* **EXERCISE**
The lines to copy run from the one containing "IC3: NOT 74LS04" to the very end of the records; give them exactly, and only them, without pictures.

########

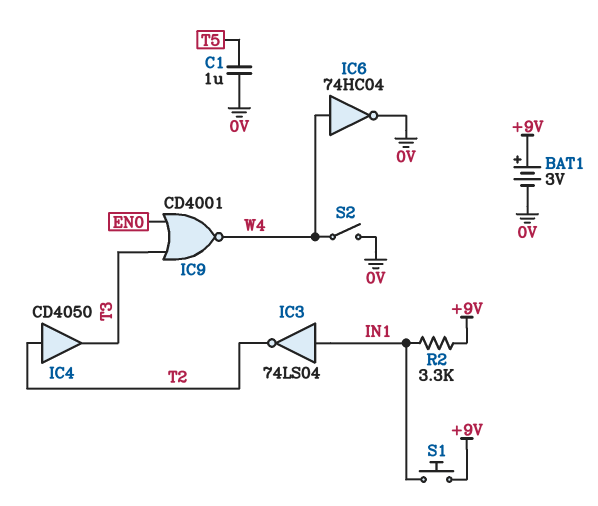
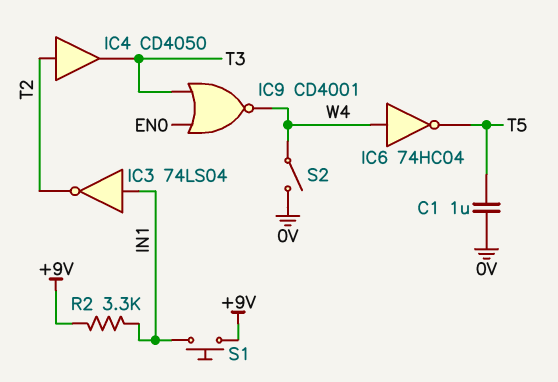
BAT1: 3V (plus +9V, minus 0V) -> none
IC6: NOT 74HC04 (in W4, out 0V) -> NOT 74HC04 (in W4, out T5)

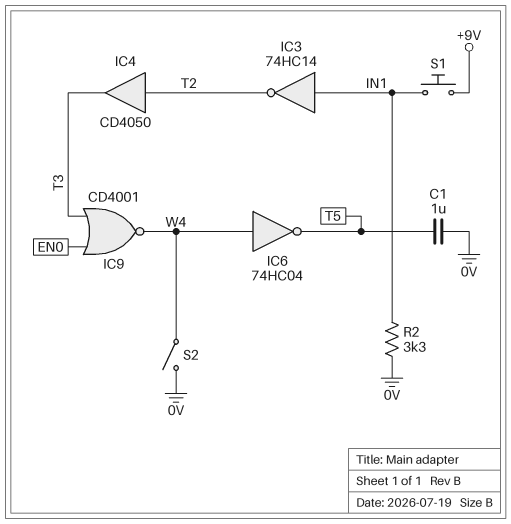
IC3: NOT 74LS04 (in IN1, out T2) -> NOT 74HC14 (in IN1, out T2)
R2: 3.3k (+9V, IN1) -> 3.3k (0V, IN1)

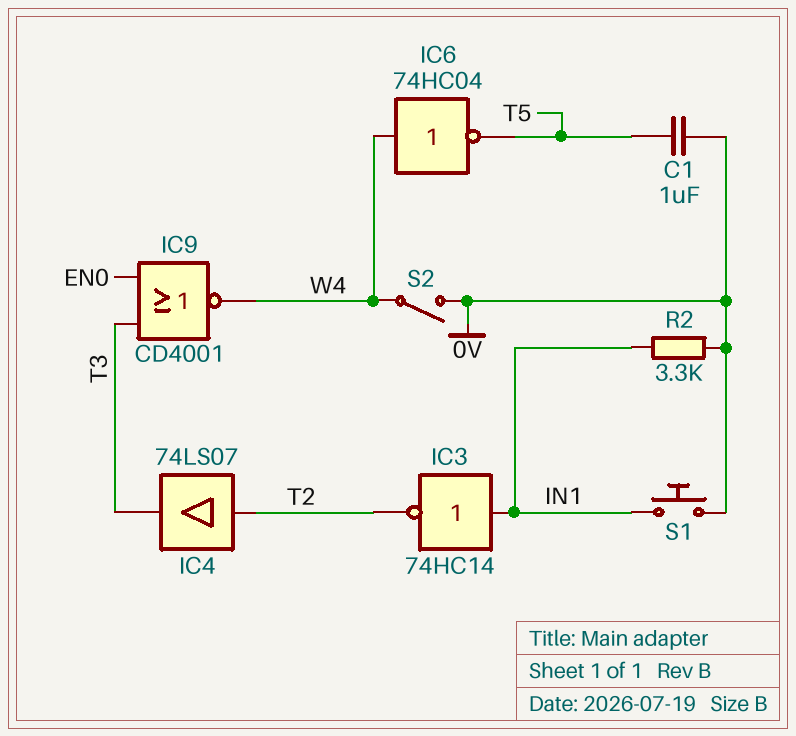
IC4: buffer CD4050 (in T2, out T3) -> buffer 74LS07 (in T2, out T3)
S1: button (+9V, IN1) -> button (0V, IN1)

########

* **RESPONSE**
IC3: NOT 74LS04 (in IN1, out T2) -> NOT 74HC14 (in IN1, out T2)
R2: 3.3k (+9V, IN1) -> 3.3k (0V, IN1)

IC4: buffer CD4050 (in T2, out T3) -> buffer 74LS07 (in T2, out T3)
S1: button (+9V, IN1) -> button (0V, IN1)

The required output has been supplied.